═════ Exercise materials ═════

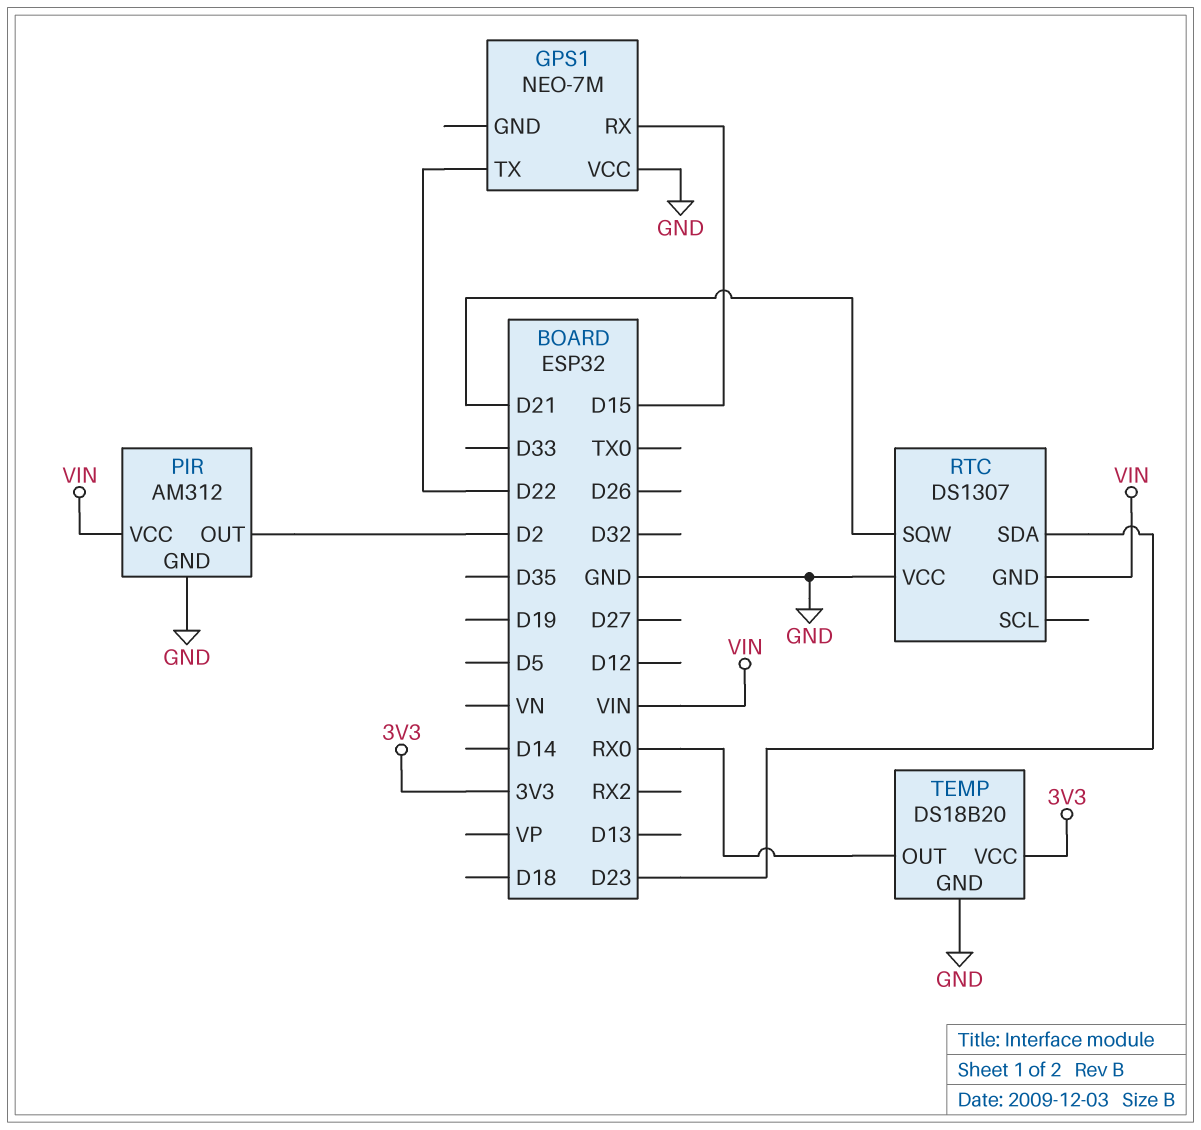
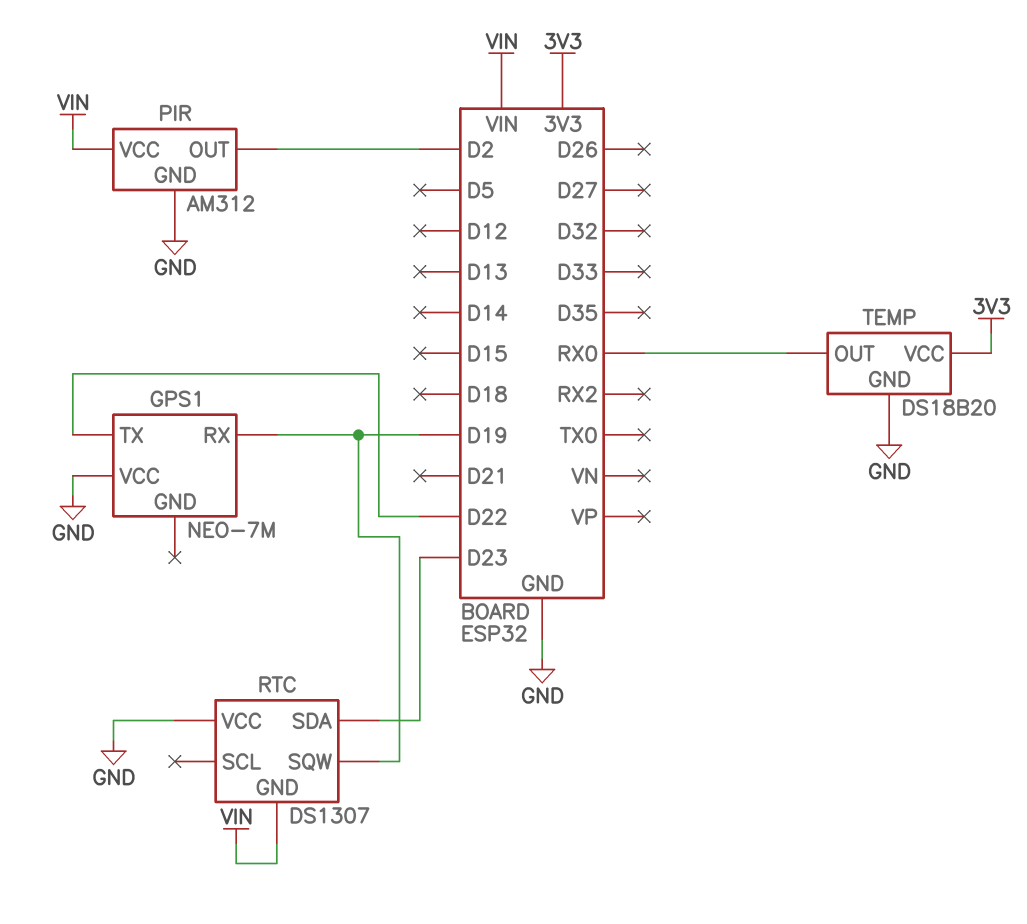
GPS1 pin RX: D15 -> D19
RTC pin SQW: D21 -> D19

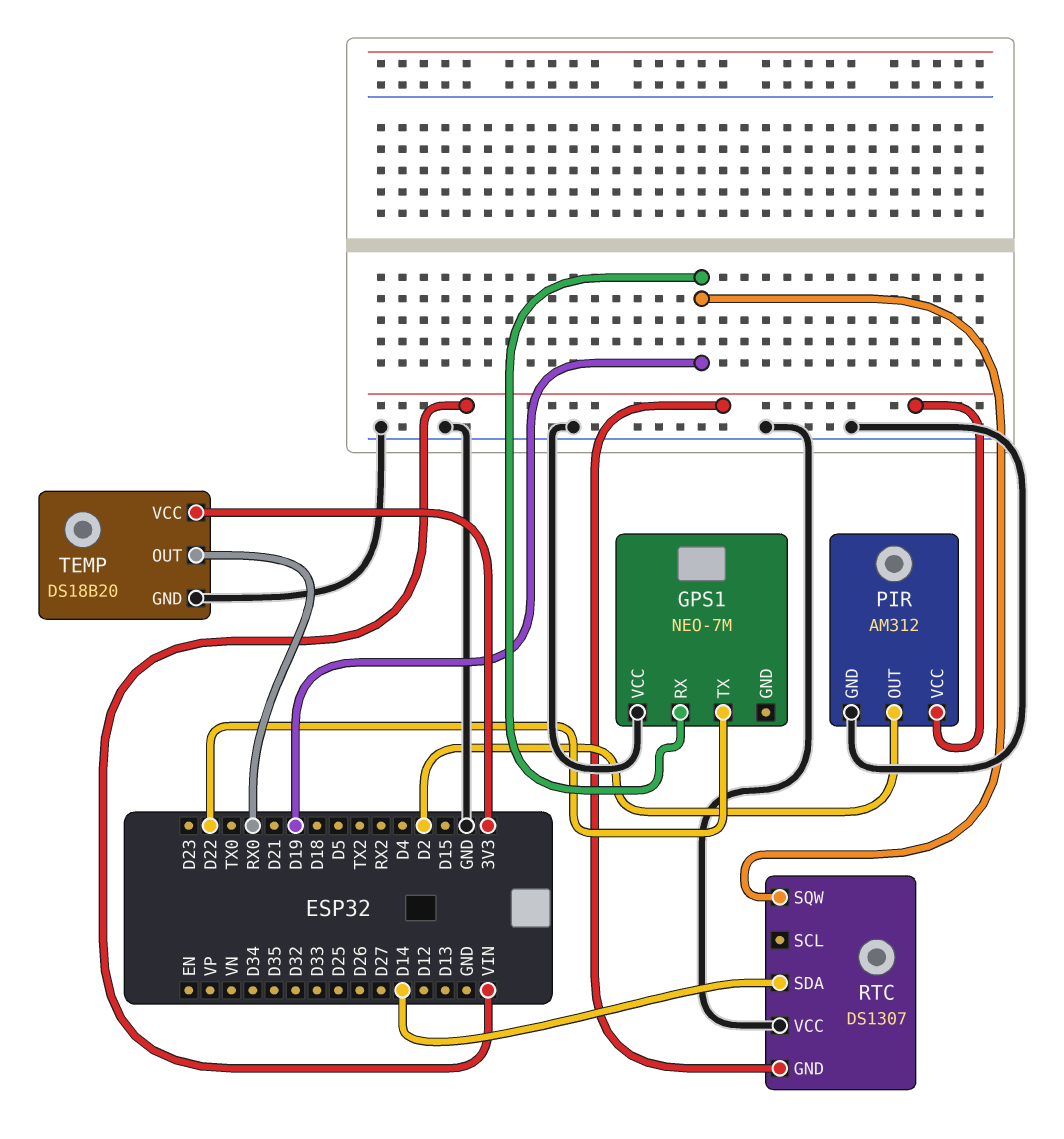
RTC pin SDA: D23 -> D14

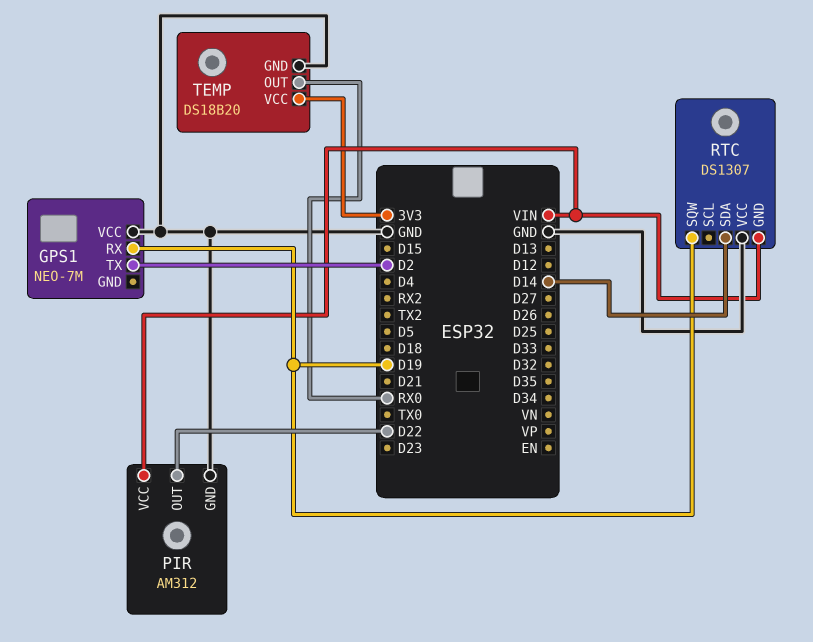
GPS1 pin TX: D22 -> D2
PIR pin OUT: D2 -> D22

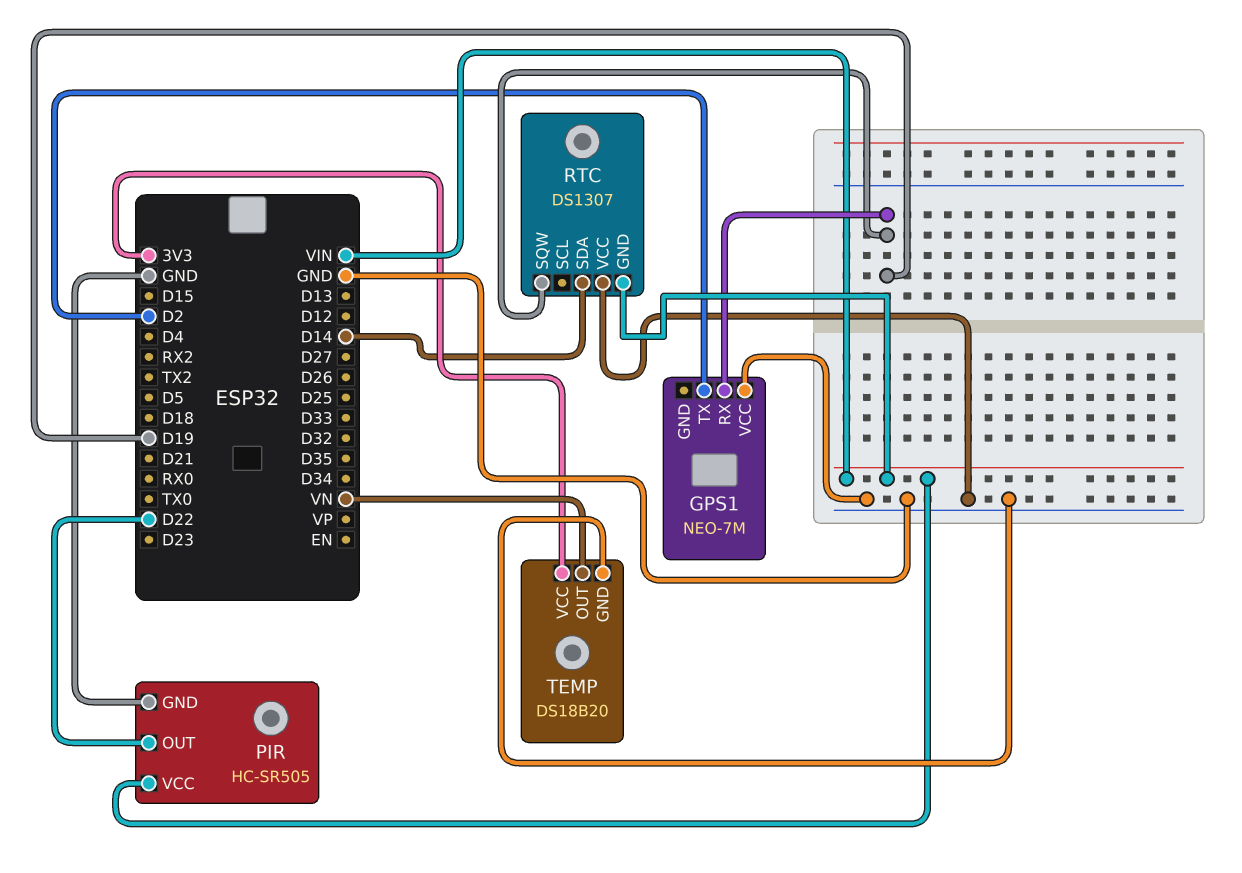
PIR: AM312 -> HC-SR505
TEMP pin OUT: RX0 -> VN

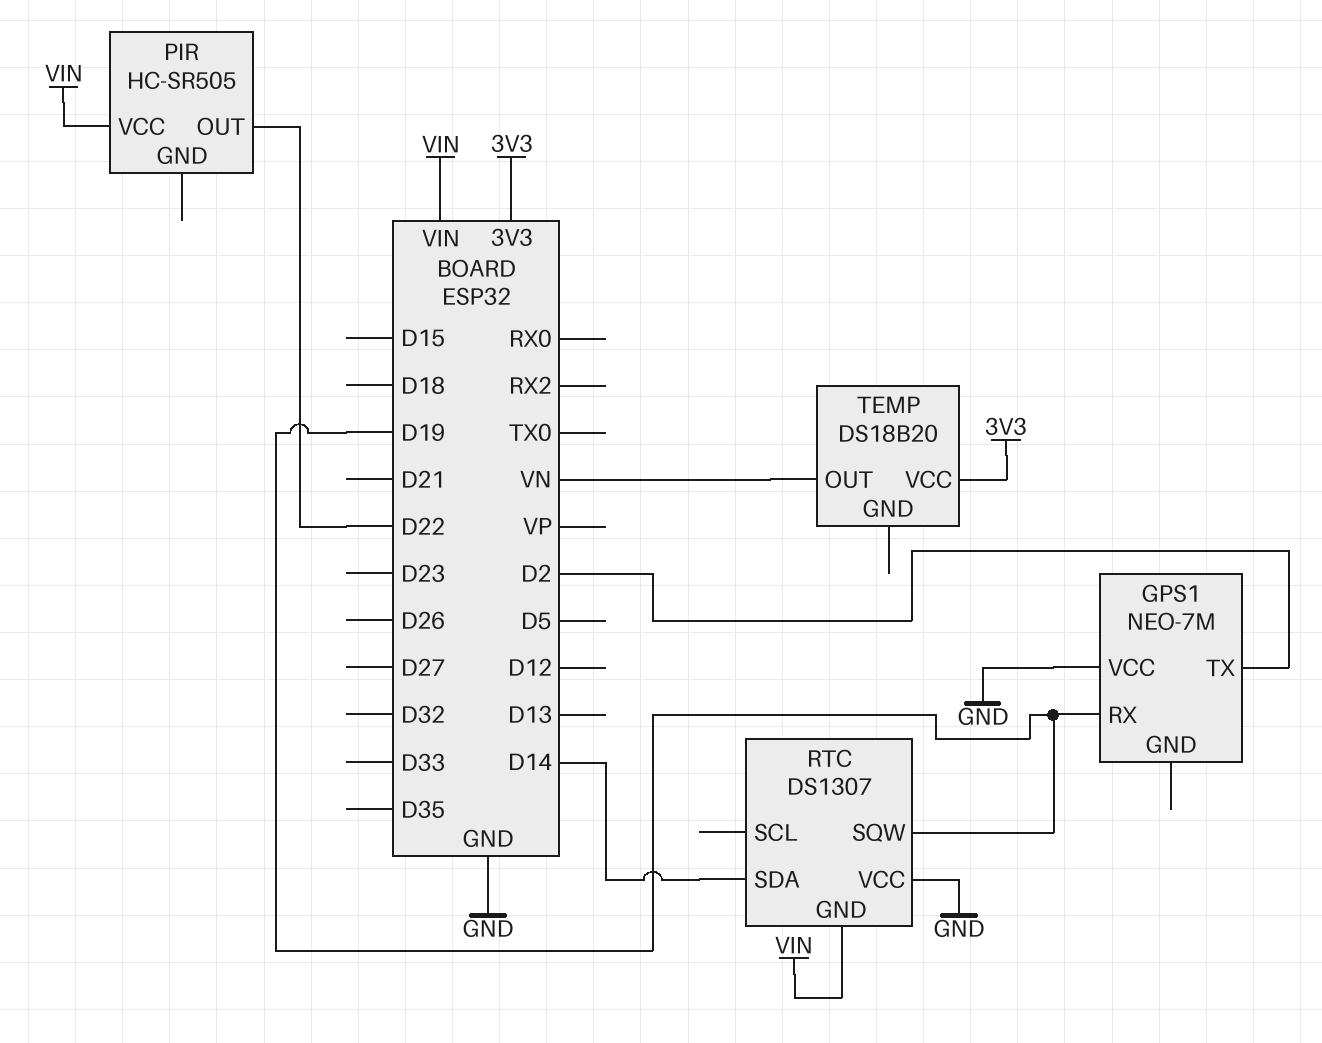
PIR pin GND: GND -> none
TEMP pin GND: GND -> none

═════

**What is needed**: The whole listing above, word for word: repeat it with the pictures excluded.

**Output of the task**:
GPS1 pin RX: D15 -> D19
RTC pin SQW: D21 -> D19

RTC pin SDA: D23 -> D14

GPS1 pin TX: D22 -> D2
PIR pin OUT: D2 -> D22

PIR: AM312 -> HC-SR505
TEMP pin OUT: RX0 -> VN

PIR pin GND: GND -> none
TEMP pin GND: GND -> none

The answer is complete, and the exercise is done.